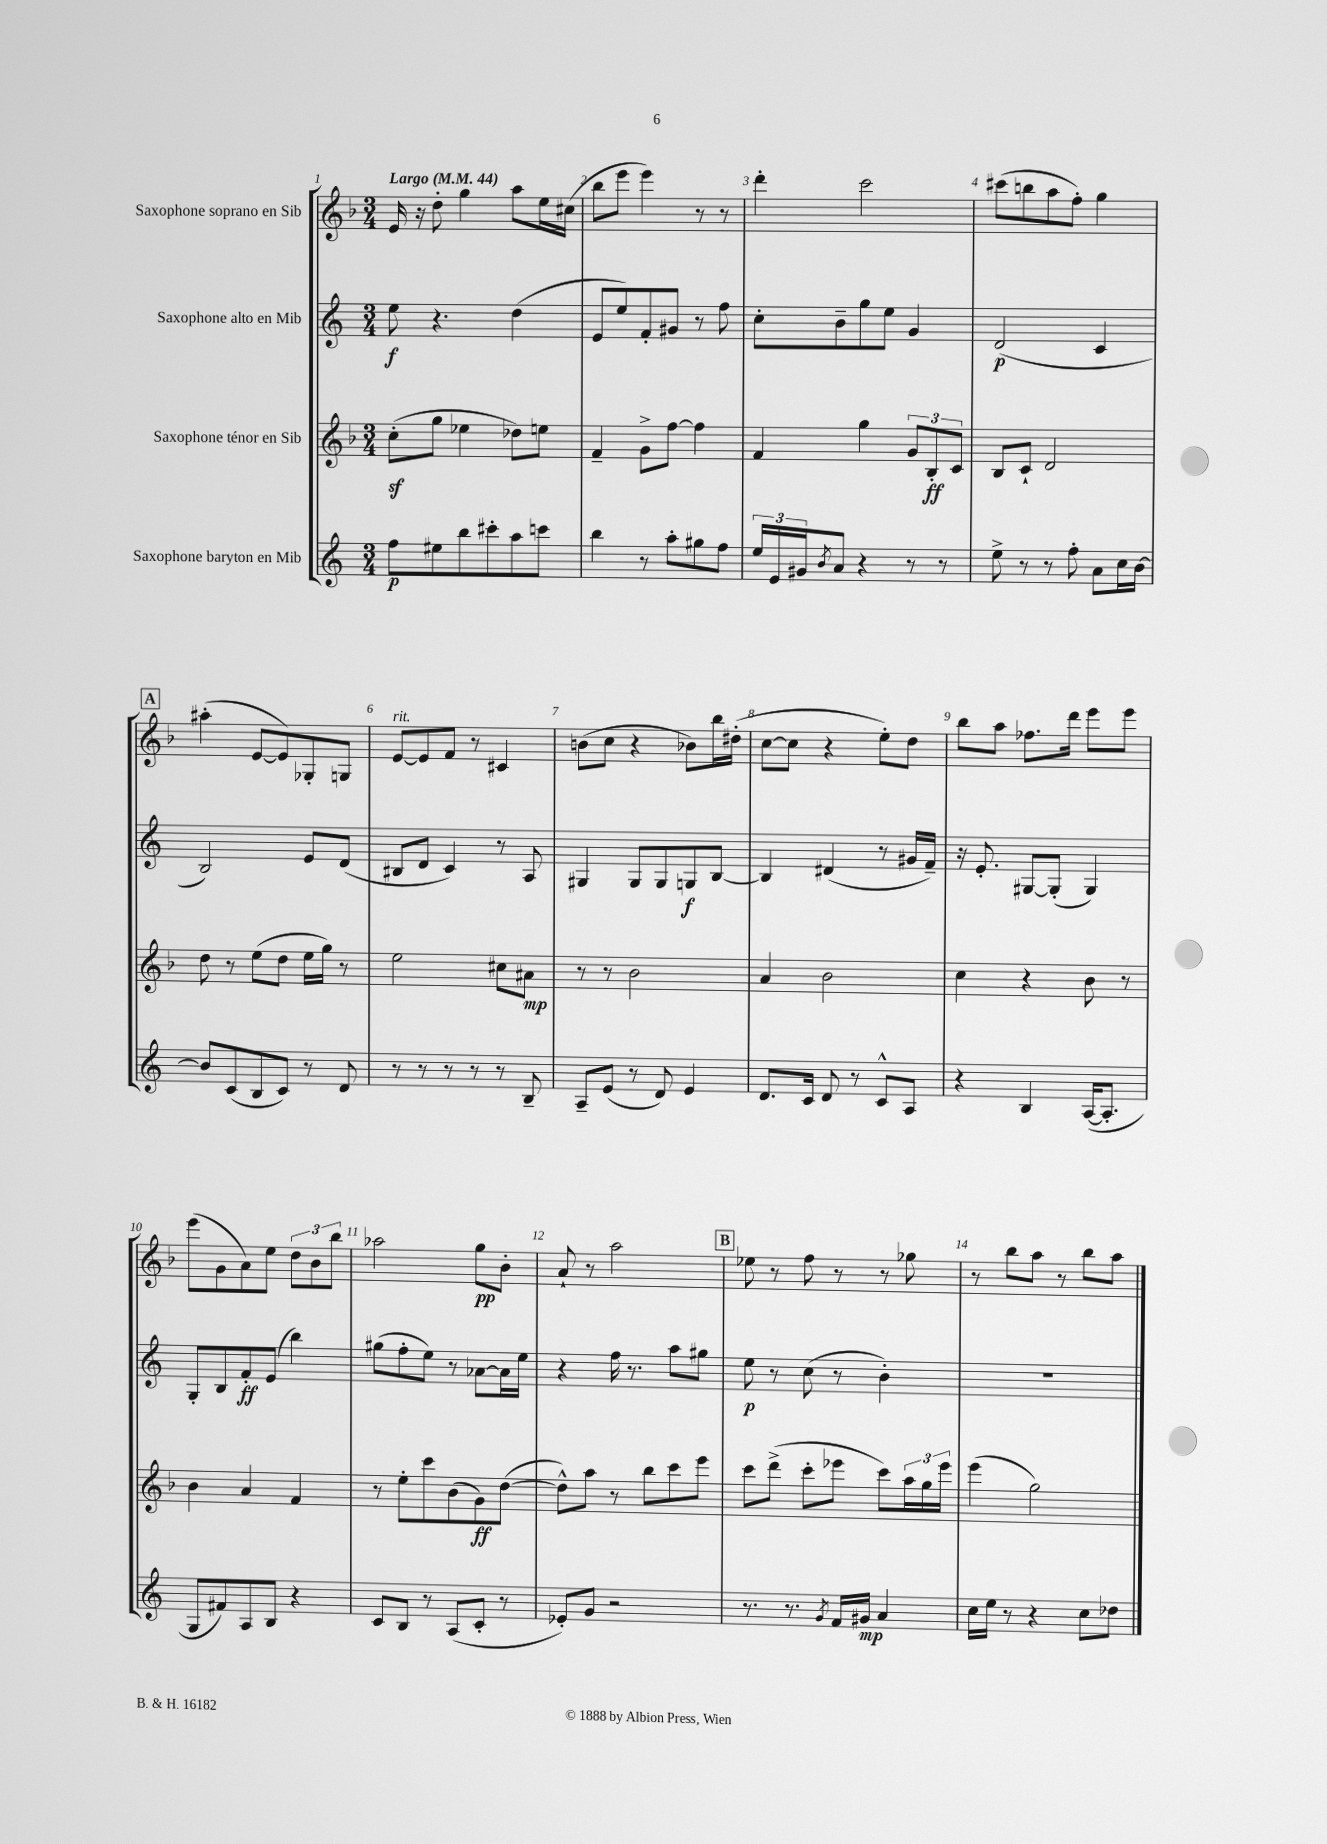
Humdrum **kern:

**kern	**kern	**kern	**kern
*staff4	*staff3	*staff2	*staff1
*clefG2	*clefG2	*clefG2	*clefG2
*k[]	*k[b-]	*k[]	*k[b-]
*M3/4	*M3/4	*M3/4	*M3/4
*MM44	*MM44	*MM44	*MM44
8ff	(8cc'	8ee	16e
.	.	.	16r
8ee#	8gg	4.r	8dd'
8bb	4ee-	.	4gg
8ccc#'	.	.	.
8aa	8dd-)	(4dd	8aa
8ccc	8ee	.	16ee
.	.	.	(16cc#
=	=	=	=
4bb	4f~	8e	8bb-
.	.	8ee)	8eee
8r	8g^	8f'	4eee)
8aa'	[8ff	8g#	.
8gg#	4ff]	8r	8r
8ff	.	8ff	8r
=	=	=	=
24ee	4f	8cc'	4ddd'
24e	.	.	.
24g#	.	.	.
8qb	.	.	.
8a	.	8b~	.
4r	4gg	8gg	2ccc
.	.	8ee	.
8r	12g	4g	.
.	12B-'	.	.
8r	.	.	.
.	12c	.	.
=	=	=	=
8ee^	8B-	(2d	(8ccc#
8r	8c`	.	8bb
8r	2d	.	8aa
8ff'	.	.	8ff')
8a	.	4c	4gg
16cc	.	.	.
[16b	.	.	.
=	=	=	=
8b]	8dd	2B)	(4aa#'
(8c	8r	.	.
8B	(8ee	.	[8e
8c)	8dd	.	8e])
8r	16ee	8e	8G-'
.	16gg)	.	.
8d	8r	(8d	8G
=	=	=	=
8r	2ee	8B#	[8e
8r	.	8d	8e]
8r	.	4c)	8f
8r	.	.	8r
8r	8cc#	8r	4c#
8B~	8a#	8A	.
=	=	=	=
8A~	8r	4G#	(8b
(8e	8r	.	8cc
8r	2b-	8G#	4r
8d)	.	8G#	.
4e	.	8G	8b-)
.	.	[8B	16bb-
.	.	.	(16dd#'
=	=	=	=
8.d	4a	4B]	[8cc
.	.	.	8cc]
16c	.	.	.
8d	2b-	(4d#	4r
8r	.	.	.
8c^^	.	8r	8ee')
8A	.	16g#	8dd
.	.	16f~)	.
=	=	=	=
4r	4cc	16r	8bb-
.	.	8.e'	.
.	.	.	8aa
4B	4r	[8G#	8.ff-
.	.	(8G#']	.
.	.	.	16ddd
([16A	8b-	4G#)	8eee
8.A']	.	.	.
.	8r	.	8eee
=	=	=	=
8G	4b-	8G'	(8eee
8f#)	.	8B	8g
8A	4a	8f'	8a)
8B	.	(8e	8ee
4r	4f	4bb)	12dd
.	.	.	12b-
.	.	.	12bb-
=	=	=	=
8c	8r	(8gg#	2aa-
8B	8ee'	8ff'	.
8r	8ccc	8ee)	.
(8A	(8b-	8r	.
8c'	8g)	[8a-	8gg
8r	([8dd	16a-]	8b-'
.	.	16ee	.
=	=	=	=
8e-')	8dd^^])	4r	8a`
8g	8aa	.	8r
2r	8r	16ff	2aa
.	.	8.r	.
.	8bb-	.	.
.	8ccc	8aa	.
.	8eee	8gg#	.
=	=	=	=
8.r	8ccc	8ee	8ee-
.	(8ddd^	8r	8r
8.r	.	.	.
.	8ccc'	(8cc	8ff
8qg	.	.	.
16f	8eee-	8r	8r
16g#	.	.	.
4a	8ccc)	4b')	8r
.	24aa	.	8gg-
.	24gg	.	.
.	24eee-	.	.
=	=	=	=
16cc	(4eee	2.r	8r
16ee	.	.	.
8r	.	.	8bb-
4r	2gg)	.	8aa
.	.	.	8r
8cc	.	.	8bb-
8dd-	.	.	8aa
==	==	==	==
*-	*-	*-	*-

# # # # #

Problem to solve: Copy out the notation text from the records above, character for character, leaving out the pictures.

Full response:
Humdrum **kern:

**kern	**kern	**kern	**kern
*staff4	*staff3	*staff2	*staff1
*clefG2	*clefG2	*clefG2	*clefG2
*k[]	*k[b-]	*k[]	*k[b-]
*M3/4	*M3/4	*M3/4	*M3/4
*MM44	*MM44	*MM44	*MM44
8ff	(8cc'	8ee	16e
.	.	.	16r
8ee#	8gg	4.r	8dd'
8bb	4ee-	.	4gg
8ccc#'	.	.	.
8aa	8dd-)	(4dd	8aa
8ccc	8ee	.	16ee
.	.	.	(16cc#
=	=	=	=
4bb	4f~	8e	8bb-
.	.	8ee)	8eee
8r	8g^	8f'	4eee)
8aa'	[8ff	8g#	.
8gg#	4ff]	8r	8r
8ff	.	8ff	8r
=	=	=	=
24ee	4f	8cc'	4ddd'
24e	.	.	.
24g#	.	.	.
8qb	.	.	.
8a	.	8b~	.
4r	4gg	8gg	2ccc
.	.	8ee	.
8r	12g	4g	.
.	12B-'	.	.
8r	.	.	.
.	12c	.	.
=	=	=	=
8ee^	8B-	(2d	(8ccc#
8r	8c`	.	8bb
8r	2d	.	8aa
8ff'	.	.	8ff')
8a	.	4c	4gg
16cc	.	.	.
[16b	.	.	.
=	=	=	=
8b]	8dd	2B)	(4aa#'
(8c	8r	.	.
8B	(8ee	.	[8e
8c)	8dd	.	8e])
8r	16ee	8e	8G-'
.	16gg)	.	.
8d	8r	(8d	8G
=	=	=	=
8r	2ee	8B#	[8e
8r	.	8d	8e]
8r	.	4c)	8f
8r	.	.	8r
8r	8cc#	8r	4c#
8B~	8a#	8A	.
=	=	=	=
8A~	8r	4G#	(8b
(8e	8r	.	8cc
8r	2b-	8G#	4r
8d)	.	8G#	.
4e	.	8G	8b-)
.	.	[8B	16bb-
.	.	.	(16dd#'
=	=	=	=
8.d	4a	4B]	[8cc
.	.	.	8cc]
16c	.	.	.
8d	2b-	(4d#	4r
8r	.	.	.
8c^^	.	8r	8ee')
8A	.	16g#	8dd
.	.	16f~)	.
=	=	=	=
4r	4cc	16r	8bb-
.	.	8.e'	.
.	.	.	8aa
4B	4r	[8G#	8.ff-
.	.	(8G#']	.
.	.	.	16ddd
([16A	8b-	4G#)	8eee
8.A']	.	.	.
.	8r	.	8eee
=	=	=	=
8G	4b-	8G'	(8eee
8f#)	.	8B	8g
8A	4a	8f'	8a)
8B	.	(8e	8ee
4r	4f	4bb)	12dd
.	.	.	12b-
.	.	.	12bb-
=	=	=	=
8c	8r	(8gg#	2aa-
8B	8ee'	8ff'	.
8r	8ccc	8ee)	.
(8A	(8b-	8r	.
8c'	8g)	[8a-	8gg
8r	([8dd	16a-]	8b-'
.	.	16ee	.
=	=	=	=
8e-')	8dd^^])	4r	8a`
8g	8aa	.	8r
2r	8r	16ff	2aa
.	.	8.r	.
.	8bb-	.	.
.	8ccc	8aa	.
.	8eee	8gg#	.
=	=	=	=
8.r	8ccc	8ee	8ee-
.	(8ddd^	8r	8r
8.r	.	.	.
.	8ccc'	(8cc	8ff
8qg	.	.	.
16f	8eee-	8r	8r
16g#	.	.	.
4a	8ccc)	4b')	8r
.	24aa	.	8gg-
.	24gg	.	.
.	24eee-	.	.
=	=	=	=
16cc	(4eee	2.r	8r
16ee	.	.	.
8r	.	.	8bb-
4r	2gg)	.	8aa
.	.	.	8r
8cc	.	.	8bb-
8dd-	.	.	8aa
==	==	==	==
*-	*-	*-	*-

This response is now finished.